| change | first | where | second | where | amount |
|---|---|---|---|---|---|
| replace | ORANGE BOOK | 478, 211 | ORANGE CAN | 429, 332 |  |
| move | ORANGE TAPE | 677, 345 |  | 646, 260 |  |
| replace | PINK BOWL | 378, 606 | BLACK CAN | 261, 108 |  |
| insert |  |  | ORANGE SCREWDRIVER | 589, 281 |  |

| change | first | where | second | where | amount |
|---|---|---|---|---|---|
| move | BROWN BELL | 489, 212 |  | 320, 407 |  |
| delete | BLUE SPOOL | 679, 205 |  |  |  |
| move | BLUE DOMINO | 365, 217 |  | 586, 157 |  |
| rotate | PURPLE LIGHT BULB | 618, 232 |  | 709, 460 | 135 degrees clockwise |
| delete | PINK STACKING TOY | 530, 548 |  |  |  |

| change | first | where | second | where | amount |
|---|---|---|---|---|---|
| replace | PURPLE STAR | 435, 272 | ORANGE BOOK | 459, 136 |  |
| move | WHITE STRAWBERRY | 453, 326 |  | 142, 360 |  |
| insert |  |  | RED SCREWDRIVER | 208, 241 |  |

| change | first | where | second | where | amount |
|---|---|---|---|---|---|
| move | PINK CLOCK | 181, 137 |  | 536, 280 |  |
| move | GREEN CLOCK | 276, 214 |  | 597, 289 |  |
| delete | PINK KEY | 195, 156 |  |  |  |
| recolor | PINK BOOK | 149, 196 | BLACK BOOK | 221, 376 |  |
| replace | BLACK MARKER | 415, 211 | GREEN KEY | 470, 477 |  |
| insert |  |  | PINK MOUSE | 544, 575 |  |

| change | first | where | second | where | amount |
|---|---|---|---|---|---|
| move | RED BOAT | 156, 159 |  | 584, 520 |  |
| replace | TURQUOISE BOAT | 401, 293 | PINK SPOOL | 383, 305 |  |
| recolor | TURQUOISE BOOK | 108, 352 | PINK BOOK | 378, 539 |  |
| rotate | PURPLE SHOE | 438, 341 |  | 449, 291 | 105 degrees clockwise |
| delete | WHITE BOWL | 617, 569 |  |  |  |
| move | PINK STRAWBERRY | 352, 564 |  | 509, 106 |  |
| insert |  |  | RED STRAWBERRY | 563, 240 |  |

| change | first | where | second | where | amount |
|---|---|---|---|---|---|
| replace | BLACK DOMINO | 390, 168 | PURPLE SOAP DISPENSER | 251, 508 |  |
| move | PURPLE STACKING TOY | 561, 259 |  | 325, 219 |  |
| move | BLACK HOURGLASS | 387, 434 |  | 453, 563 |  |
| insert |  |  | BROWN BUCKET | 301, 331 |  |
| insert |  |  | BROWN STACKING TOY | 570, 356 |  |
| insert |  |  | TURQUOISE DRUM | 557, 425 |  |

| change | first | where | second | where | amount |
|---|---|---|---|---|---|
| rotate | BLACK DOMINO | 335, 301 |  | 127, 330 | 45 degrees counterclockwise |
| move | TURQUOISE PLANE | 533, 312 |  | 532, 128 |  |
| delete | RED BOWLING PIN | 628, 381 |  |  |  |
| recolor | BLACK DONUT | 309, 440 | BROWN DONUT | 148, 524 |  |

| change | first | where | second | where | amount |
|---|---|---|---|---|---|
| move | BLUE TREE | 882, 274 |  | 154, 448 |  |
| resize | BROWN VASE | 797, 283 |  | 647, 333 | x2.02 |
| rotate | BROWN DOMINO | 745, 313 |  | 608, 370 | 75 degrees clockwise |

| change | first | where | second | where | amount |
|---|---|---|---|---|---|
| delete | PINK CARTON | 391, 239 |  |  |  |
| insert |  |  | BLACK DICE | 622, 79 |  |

+ + + + +

WHAT YOU HAVE TO DO
Please retype the top of the data exactly, down to and including the line that holds "replace | PINK", and nothing further.

EXERCISE OUTPUT
| change | first | where | second | where | amount |
|---|---|---|---|---|---|
| replace | ORANGE BOOK | 478, 211 | ORANGE CAN | 429, 332 |  |
| move | ORANGE TAPE | 677, 345 |  | 646, 260 |  |
| replace | PINK BOWL | 378, 606 | BLACK CAN | 261, 108 |  |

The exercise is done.